EXERCISE -
Omit the images and reproduce the rest of the entries exactly.
BEGIN PROVIDED MATERIAL
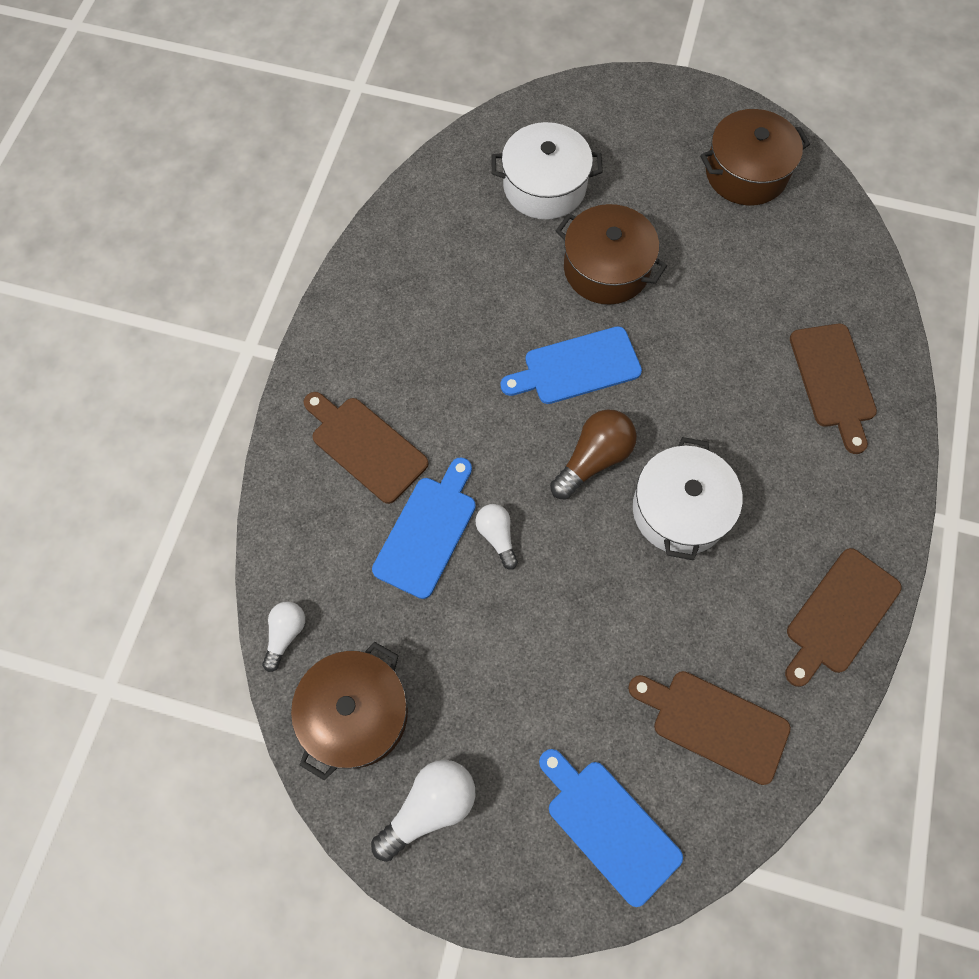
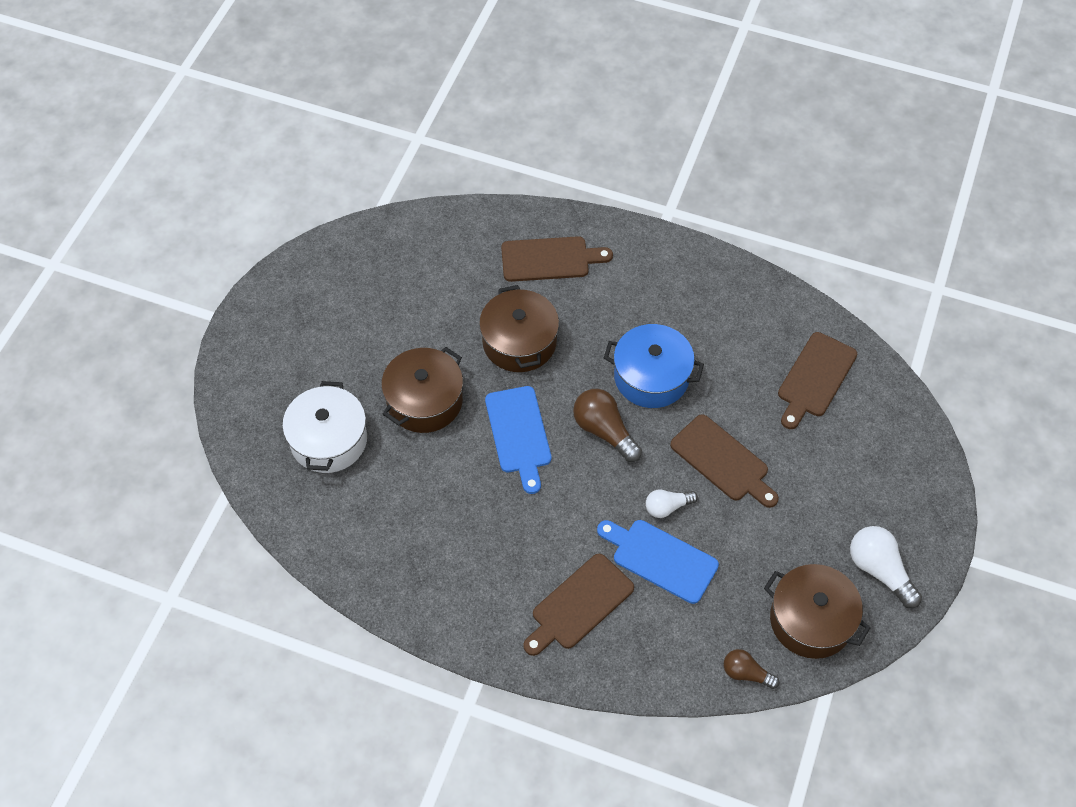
camera: 85 degrees left, 10 degrees down
white light bulb [262,602,305,672] -> brown light bulb [724,649,779,689]
blue cutting board [539,749,683,907] -> none
white pot [633,437,742,560] -> blue pot [604,324,704,408]
brown pot [700,109,810,206] -> brown pot moved to [479,285,559,372]
brown cutting board [785,548,902,687] -> brown cutting board moved to [670,414,779,508]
END PROVIDED MATERIAL
COMPLETED TASK -
camera: 85 degrees left, 10 degrees down
white light bulb [262,602,305,672] -> brown light bulb [724,649,779,689]
blue cutting board [539,749,683,907] -> none
white pot [633,437,742,560] -> blue pot [604,324,704,408]
brown pot [700,109,810,206] -> brown pot moved to [479,285,559,372]
brown cutting board [785,548,902,687] -> brown cutting board moved to [670,414,779,508]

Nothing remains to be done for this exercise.